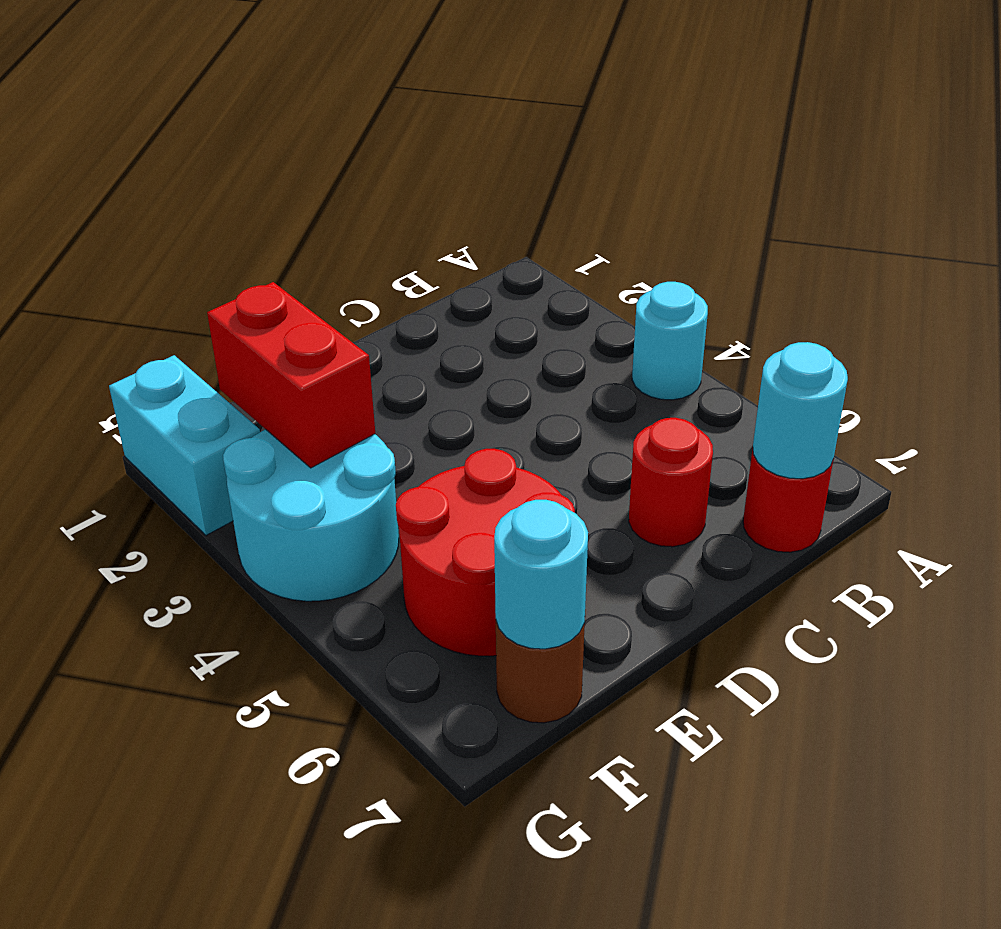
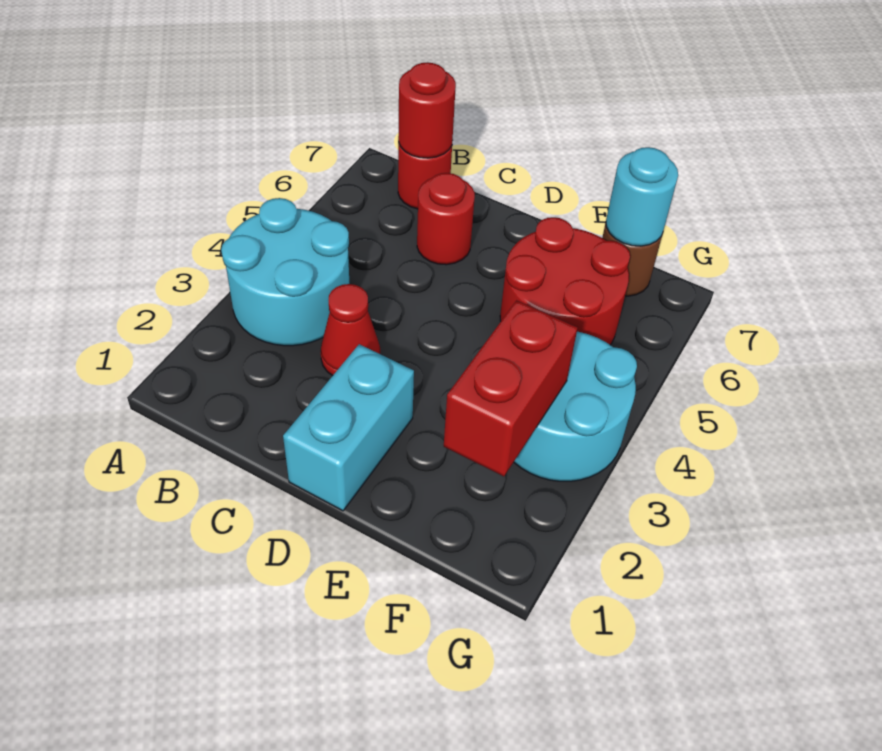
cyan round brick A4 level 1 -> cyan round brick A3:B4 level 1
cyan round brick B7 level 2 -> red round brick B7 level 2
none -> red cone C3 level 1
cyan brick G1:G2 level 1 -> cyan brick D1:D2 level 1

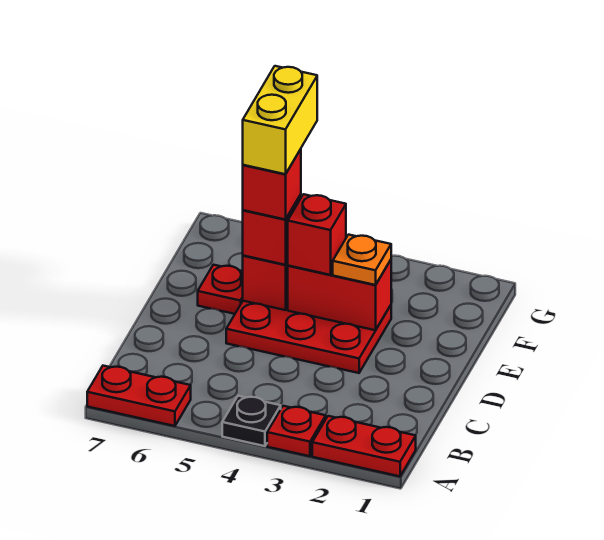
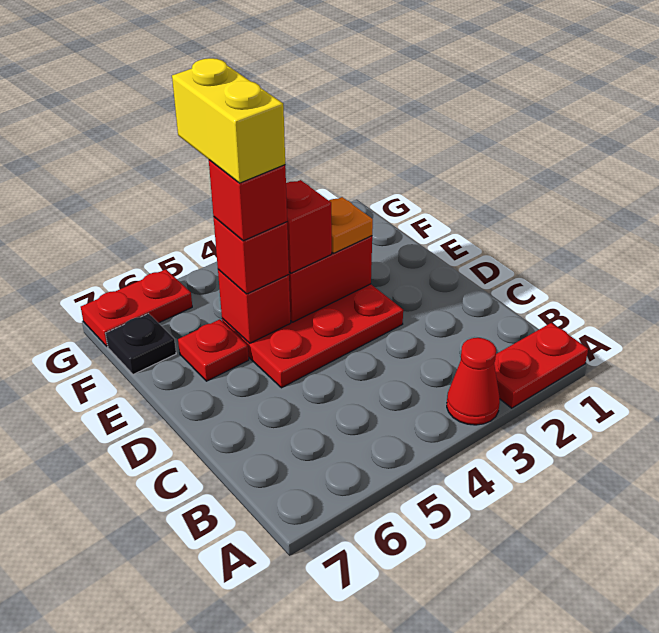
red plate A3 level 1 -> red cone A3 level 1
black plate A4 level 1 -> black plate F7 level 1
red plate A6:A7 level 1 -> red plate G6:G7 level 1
+ + + + + + +
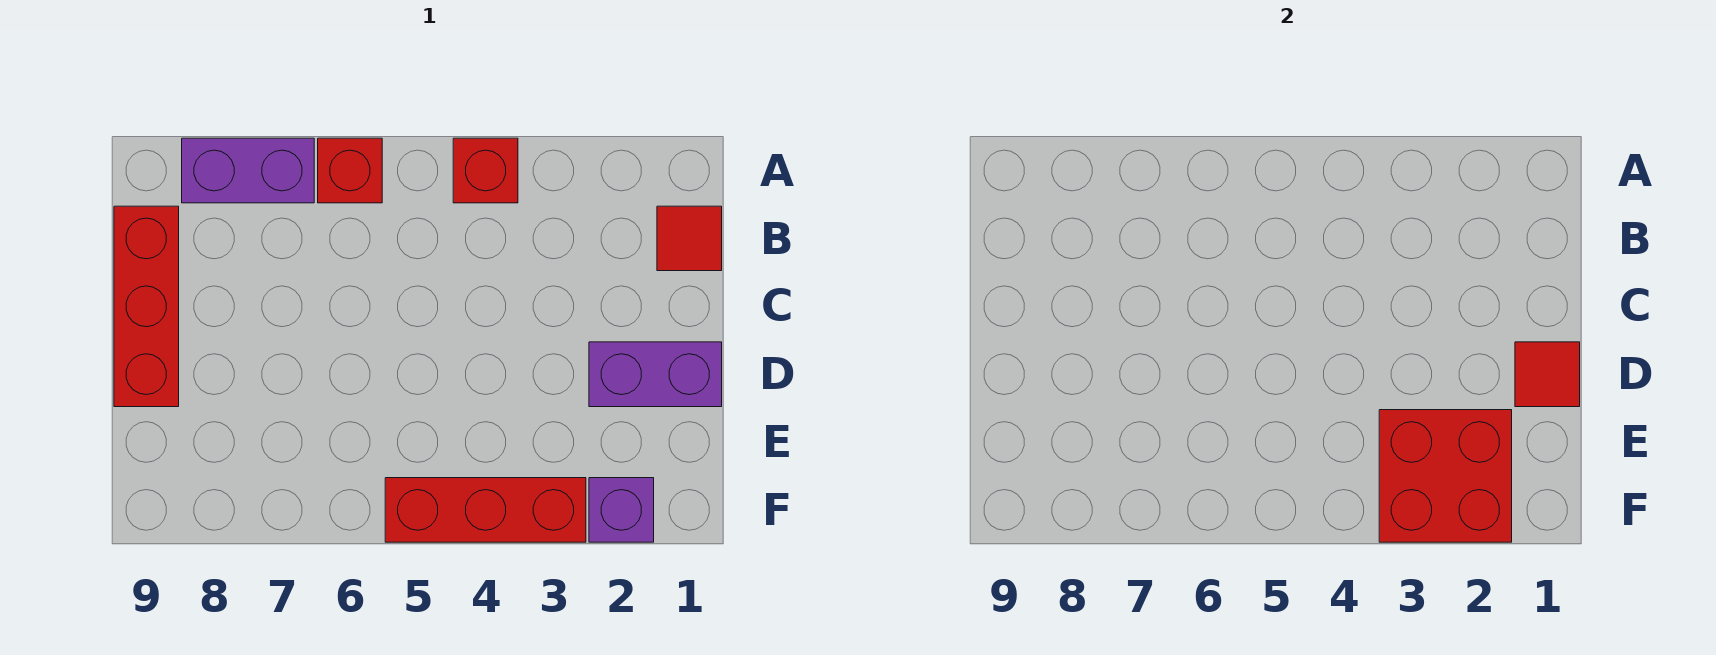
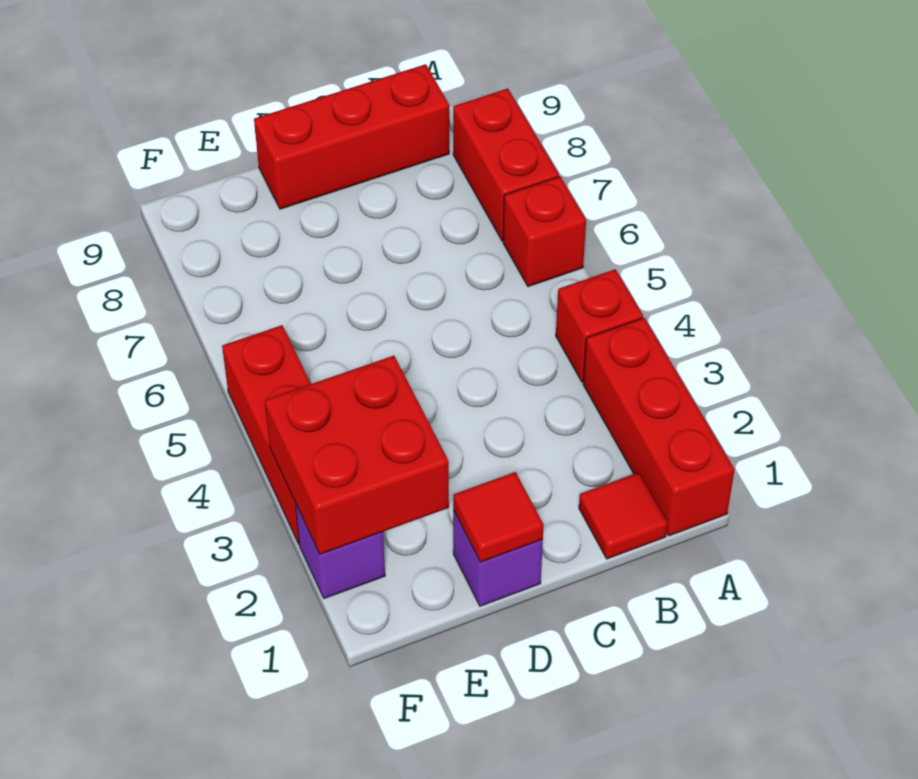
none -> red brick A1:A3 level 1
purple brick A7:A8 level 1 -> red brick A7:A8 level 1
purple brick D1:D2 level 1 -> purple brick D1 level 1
+ + + + + + +
**Your instructions:**
Determine how many lines of the data above contain the string "cone", and give the result with nothing else.

**Expected answer:**
2